### TASK GOAL
Print each line once more, unchanged, from the line holding "C10: 3.3uF (GND, N040)" to the end of the listing below.

--- MATERIALS PROVIDED ---

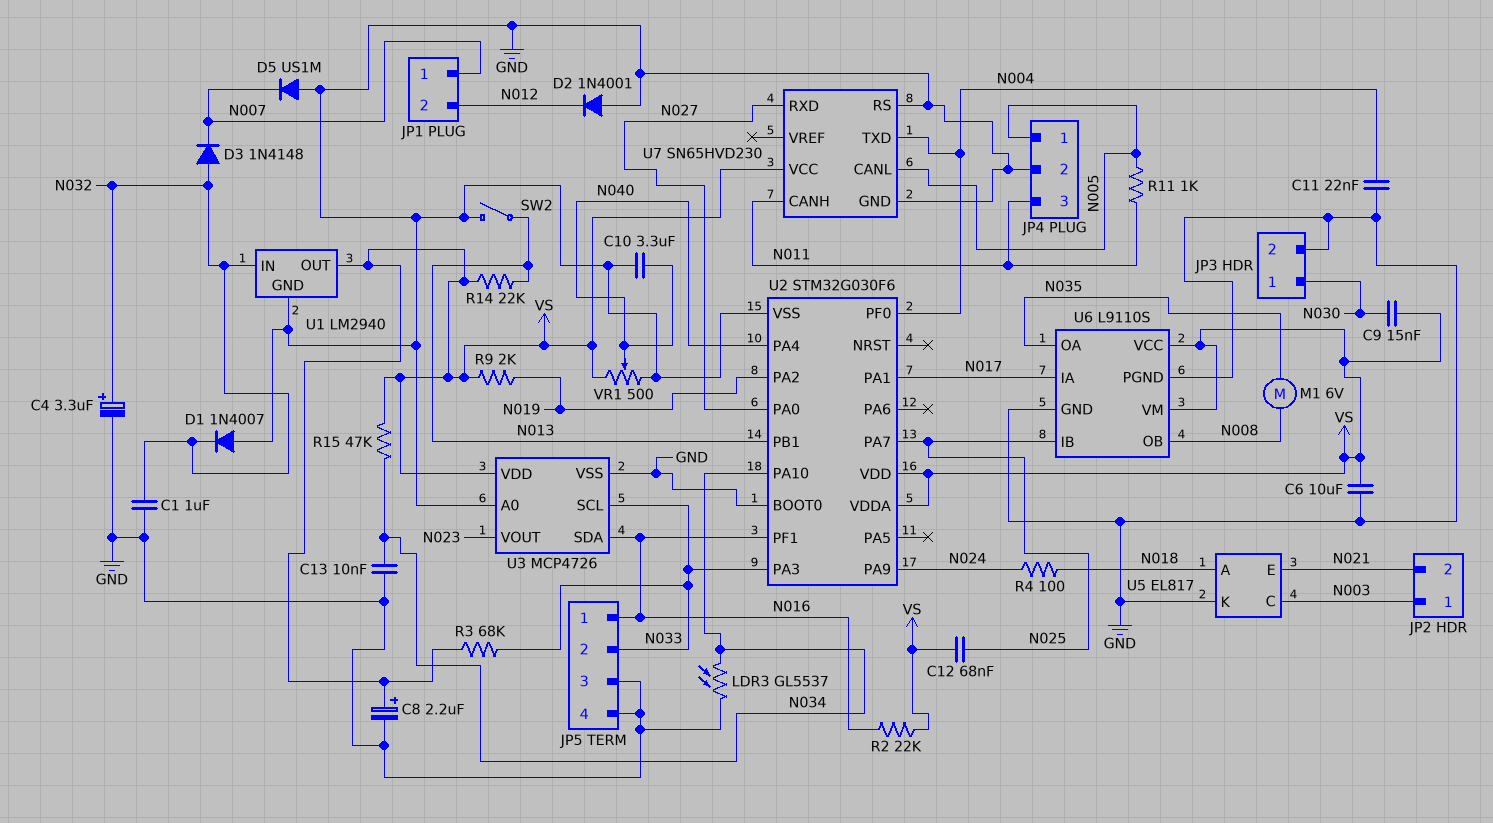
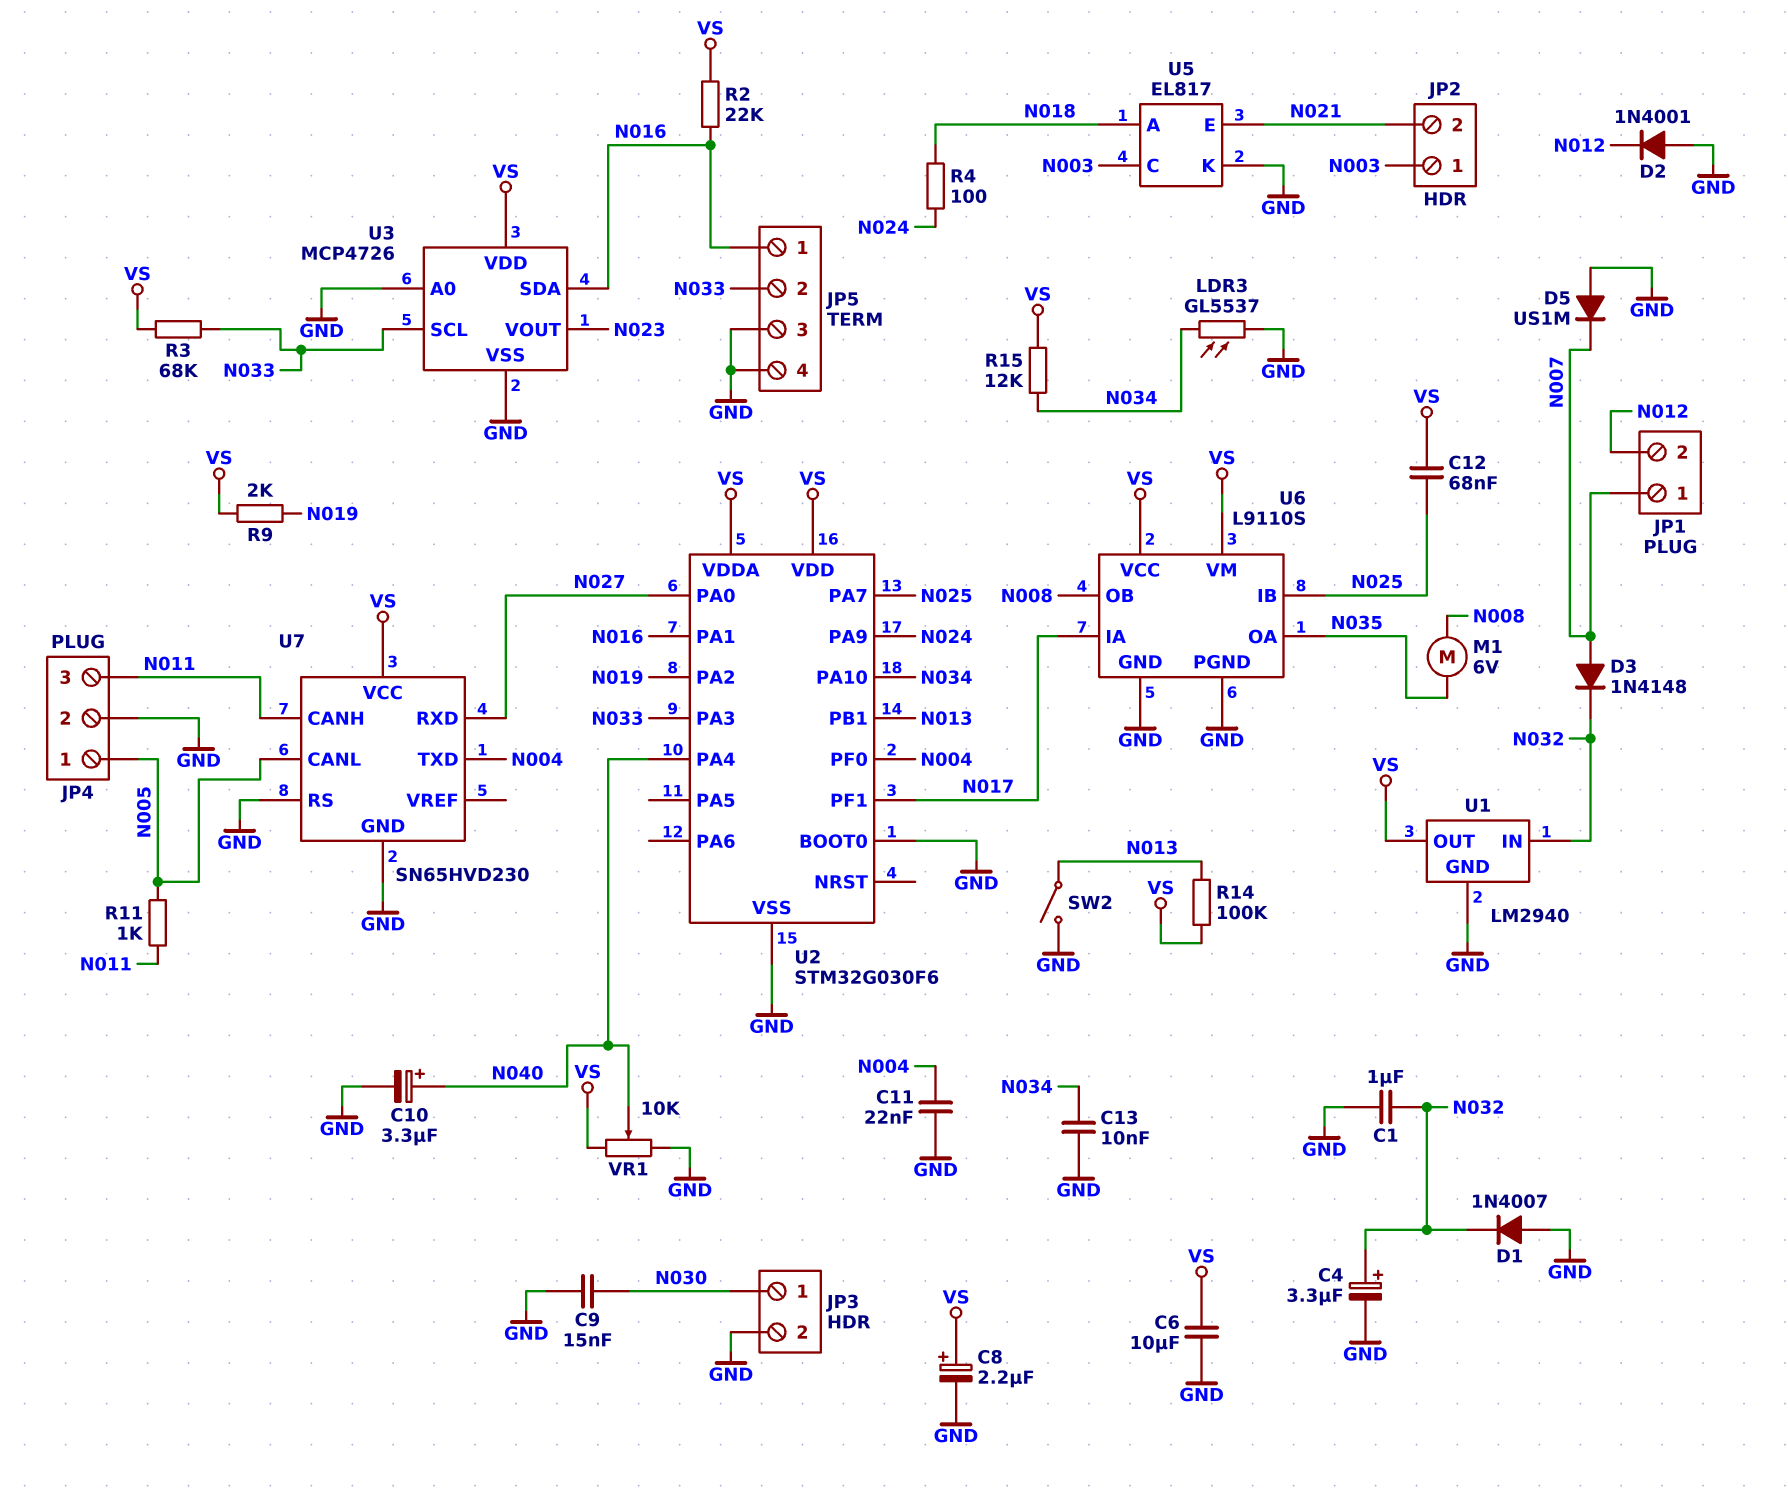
C9: 15nF (N030, VS) -> 15nF (GND, N030)
C10: 3.3uF (GND, N040) -> 3.3uF (plus N040, minus GND)
D3: diode 1N4148 (A N032, K N007) -> diode 1N4148 (A N007, K N032)
R14: 22k (N013, VS) -> 100k (N013, VS)
R15: 47k (N034, VS) -> 12k (N034, VS)
U2 pin PA1: N017 -> N016
U2 pin PF1: N016 -> N017
VR1: 500 (GND, VS, wiper N040) -> 10k (GND, VS, wiper N040)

---

### ANSWER SPACE
C10: 3.3uF (GND, N040) -> 3.3uF (plus N040, minus GND)
D3: diode 1N4148 (A N032, K N007) -> diode 1N4148 (A N007, K N032)
R14: 22k (N013, VS) -> 100k (N013, VS)
R15: 47k (N034, VS) -> 12k (N034, VS)
U2 pin PA1: N017 -> N016
U2 pin PF1: N016 -> N017
VR1: 500 (GND, VS, wiper N040) -> 10k (GND, VS, wiper N040)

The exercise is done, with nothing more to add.